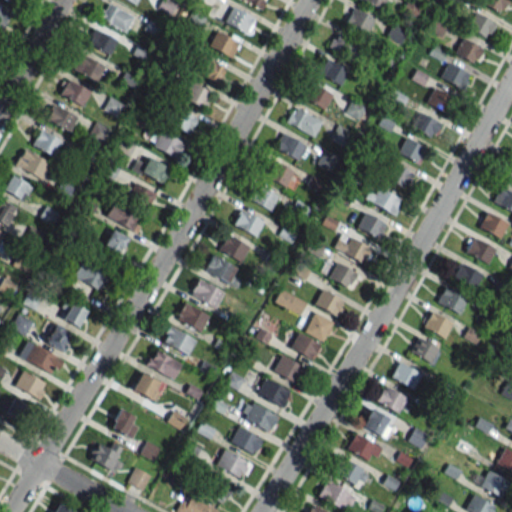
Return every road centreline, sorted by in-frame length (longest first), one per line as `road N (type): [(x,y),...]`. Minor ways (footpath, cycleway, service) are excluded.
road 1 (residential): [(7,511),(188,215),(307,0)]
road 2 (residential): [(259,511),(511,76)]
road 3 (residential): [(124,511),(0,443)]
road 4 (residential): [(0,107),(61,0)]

- - - -

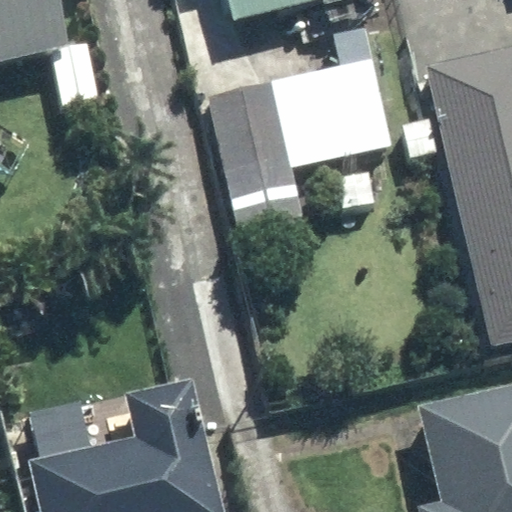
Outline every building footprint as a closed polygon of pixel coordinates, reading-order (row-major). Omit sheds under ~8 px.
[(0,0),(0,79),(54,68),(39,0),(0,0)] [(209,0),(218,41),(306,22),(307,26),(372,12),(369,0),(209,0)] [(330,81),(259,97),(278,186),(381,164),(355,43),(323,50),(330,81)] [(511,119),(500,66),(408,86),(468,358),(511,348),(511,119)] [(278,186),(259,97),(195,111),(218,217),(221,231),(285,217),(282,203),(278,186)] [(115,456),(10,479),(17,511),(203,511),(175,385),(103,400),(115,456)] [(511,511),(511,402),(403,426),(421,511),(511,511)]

- - - -

Aim: Quote the lines starting with the line that contains "Return every road" and going on through the line that contains "road 4 (residential): [(0,107),(61,0)]", repeating each one exactly.

Result:
Return every road centreline, sorted by in-frame length (longest first), one per line as `road N (type): [(x,y),...]`. Minor ways (footpath, cycleway, service) are excluded.
road 1 (residential): [(7,511),(188,215),(307,0)]
road 2 (residential): [(259,511),(511,76)]
road 3 (residential): [(124,511),(0,443)]
road 4 (residential): [(0,107),(61,0)]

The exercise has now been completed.